§ **Exercise brief**
Using the material that follows, say how many lines contain the string "minus". Answer with a number only.

# # # # #

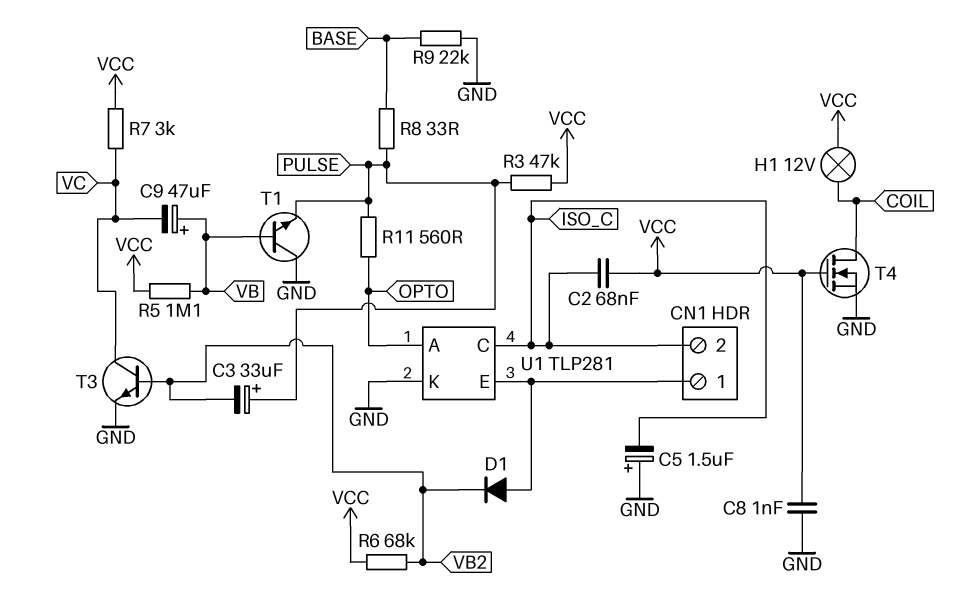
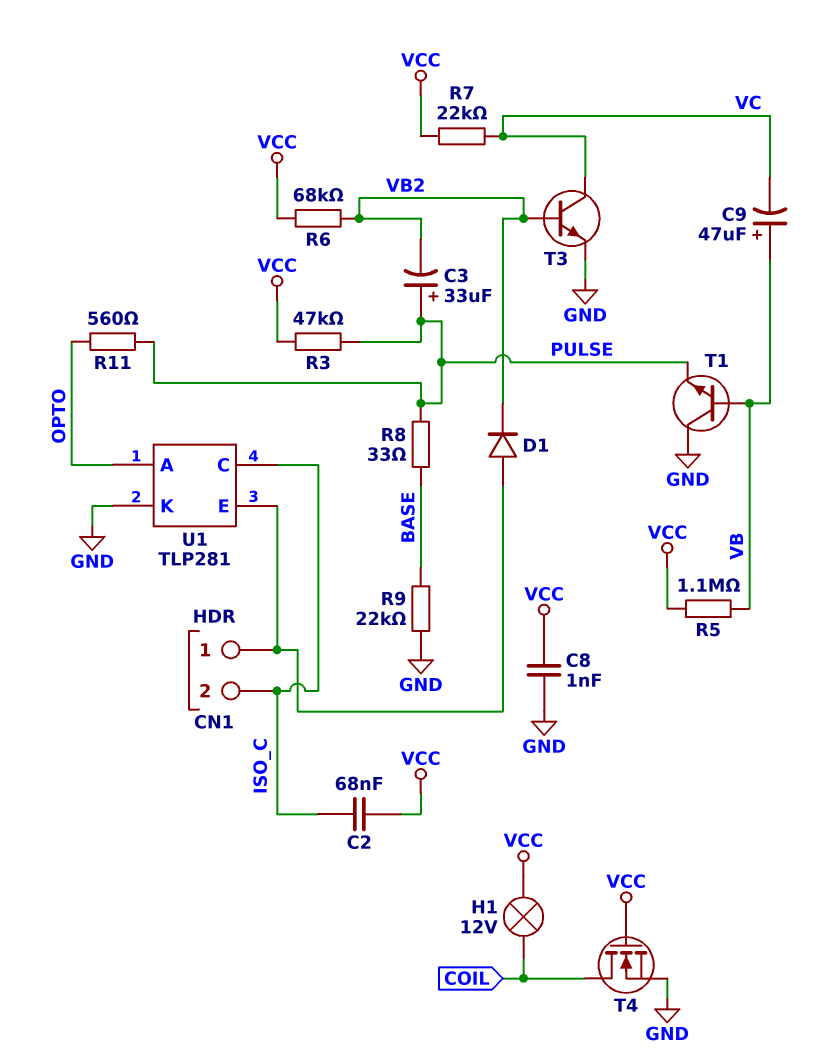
C5: 1.5uF (plus GND, minus ISO_C) -> none
R7: 3k (VC, VCC) -> 22k (VC, VCC)

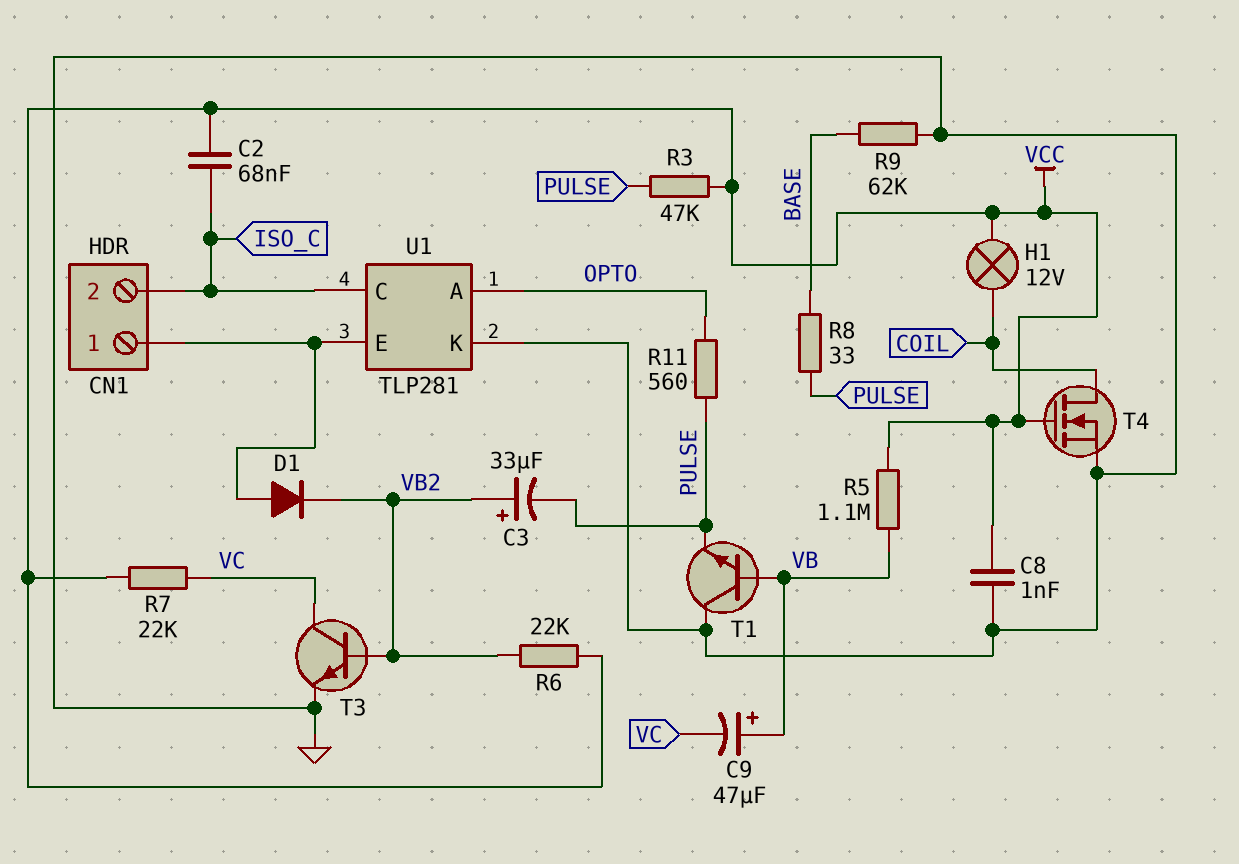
C3: 33uF (plus PULSE, minus VB2) -> 33uF (plus VB2, minus PULSE)
R6: 68k (VB2, VCC) -> 22k (VB2, VCC)
R9: 22k (BASE, GND) -> 62k (BASE, GND)

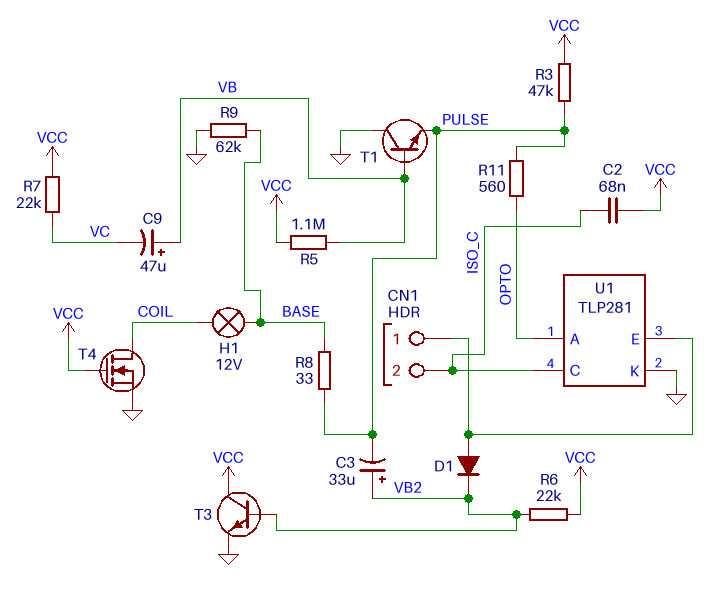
C8: 1nF (GND, VCC) -> none
H1: lamp 12V (COIL, VCC) -> lamp 12V (BASE, COIL)
T3: NPN (B VB2, C VC, E GND) -> NPN (B VB2, C VCC, E GND)

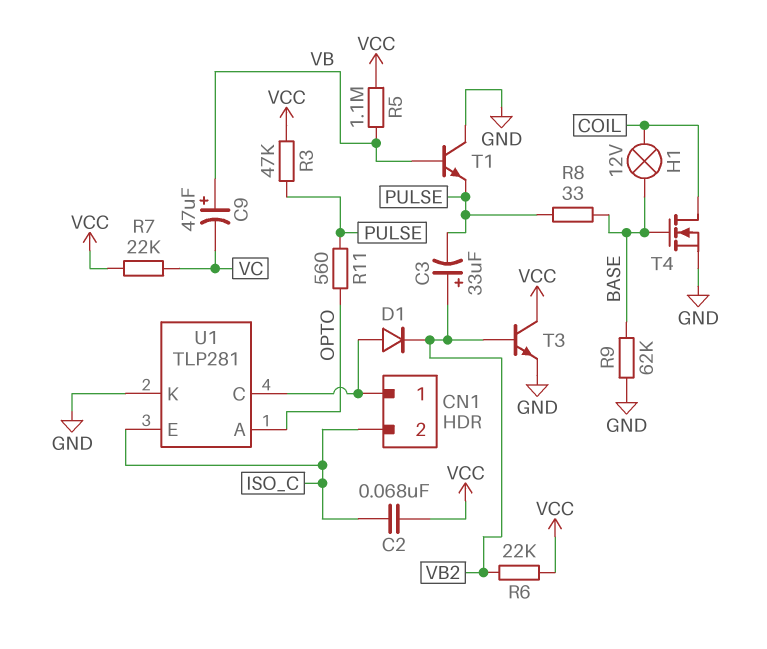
T4: NMOS (G VCC, D COIL, S GND) -> NMOS (G BASE, D COIL, S GND)
U1 pin C: ISO_C -> CN1/1
U1 pin E: CN1/1 -> ISO_C

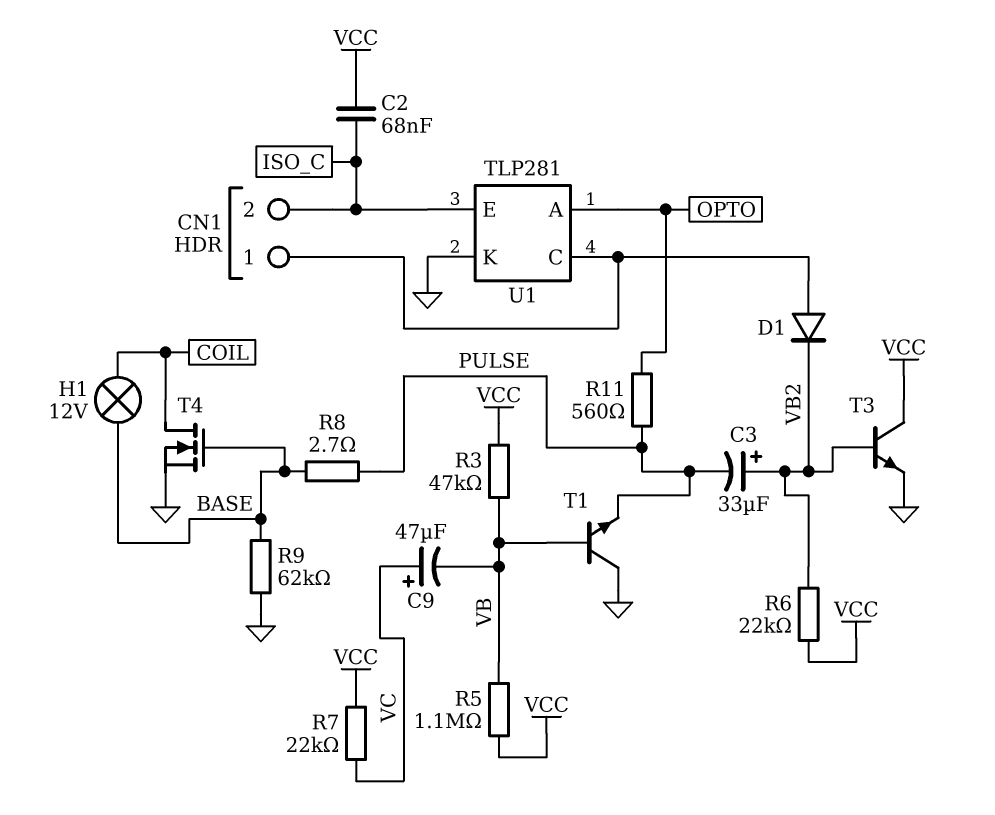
C9: 47uF (plus VB, minus VC) -> 47uF (plus VC, minus VB)
R3: 47k (PULSE, VCC) -> 47k (VB, VCC)
R8: 33 (BASE, PULSE) -> 2.7 (BASE, PULSE)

# # # # #

§ **Written solution**
3